▶ _ASSIGNMENT_
Without including any images, repeat the listing below exactly.

▶ _AVAILABLE DATA_
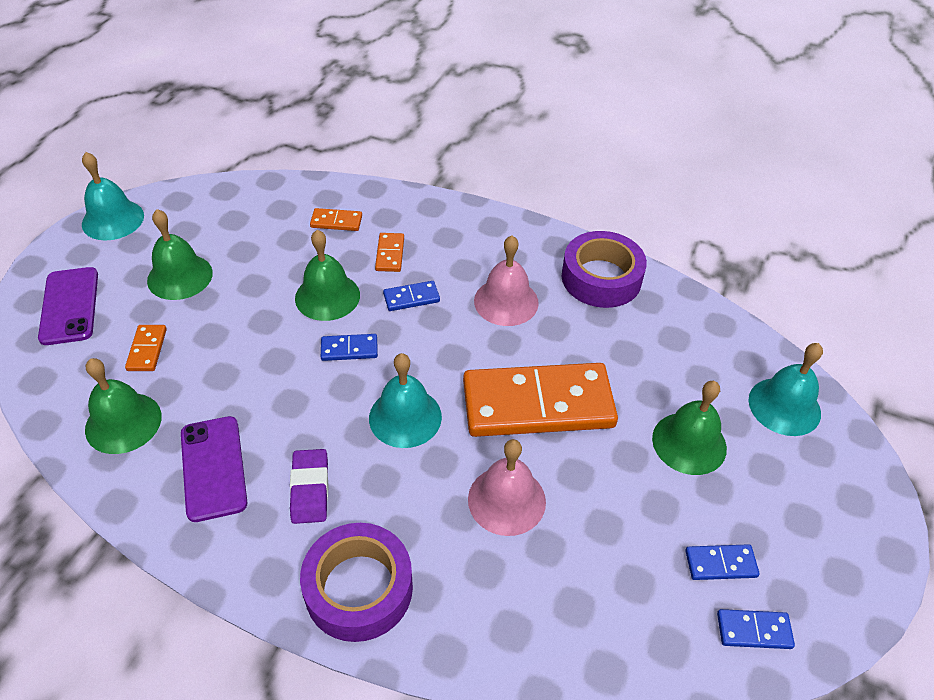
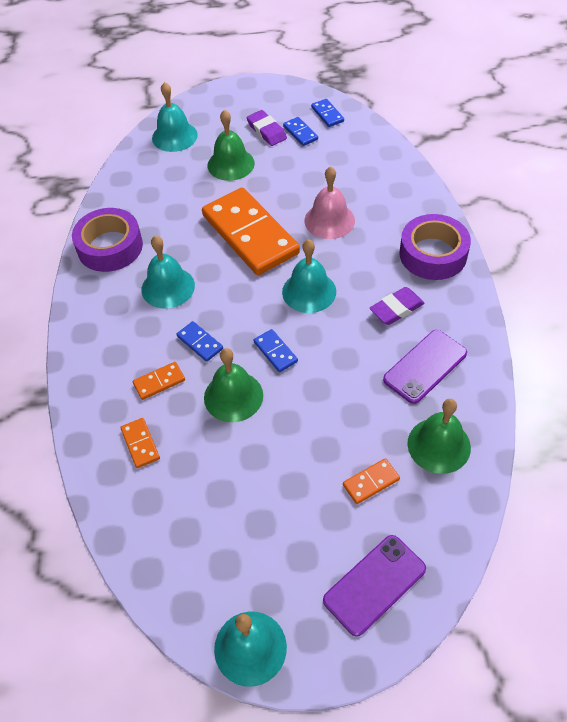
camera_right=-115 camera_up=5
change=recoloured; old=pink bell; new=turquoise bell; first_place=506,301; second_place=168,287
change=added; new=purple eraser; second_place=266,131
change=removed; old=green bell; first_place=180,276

▶ _RESULT OF THIS TASK_
camera_right=-115 camera_up=5
change=recoloured; old=pink bell; new=turquoise bell; first_place=506,301; second_place=168,287
change=added; new=purple eraser; second_place=266,131
change=removed; old=green bell; first_place=180,276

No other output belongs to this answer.